• _Exercise objective_: Your reply should reproduce the data below without a single alteration, apart from dropping the images.
*** Opening of Supplied information ***
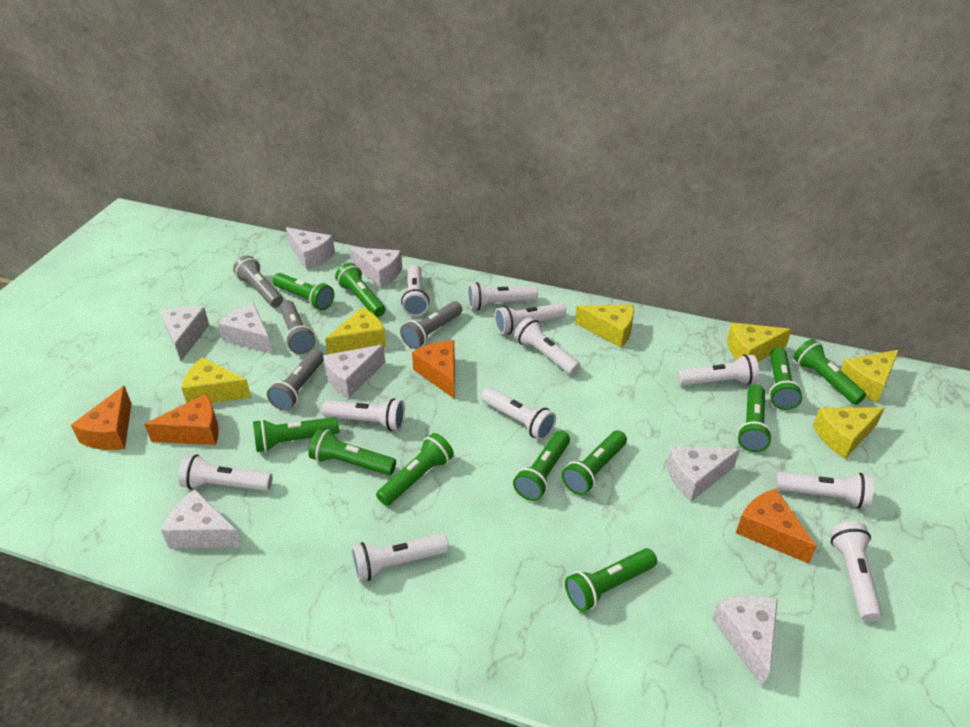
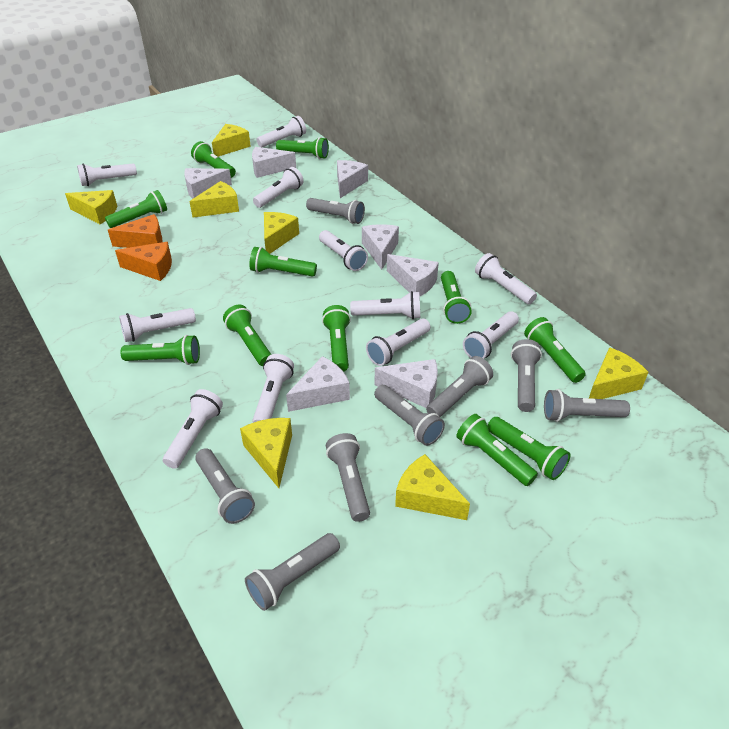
grey flashlight: 4 -> 8
orange cheese: 4 -> 2
white cheese: 8 -> 7
yellow cheese: 6 -> 7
*** Close of Supplied information ***
• _Answer space_:
grey flashlight: 4 -> 8
orange cheese: 4 -> 2
white cheese: 8 -> 7
yellow cheese: 6 -> 7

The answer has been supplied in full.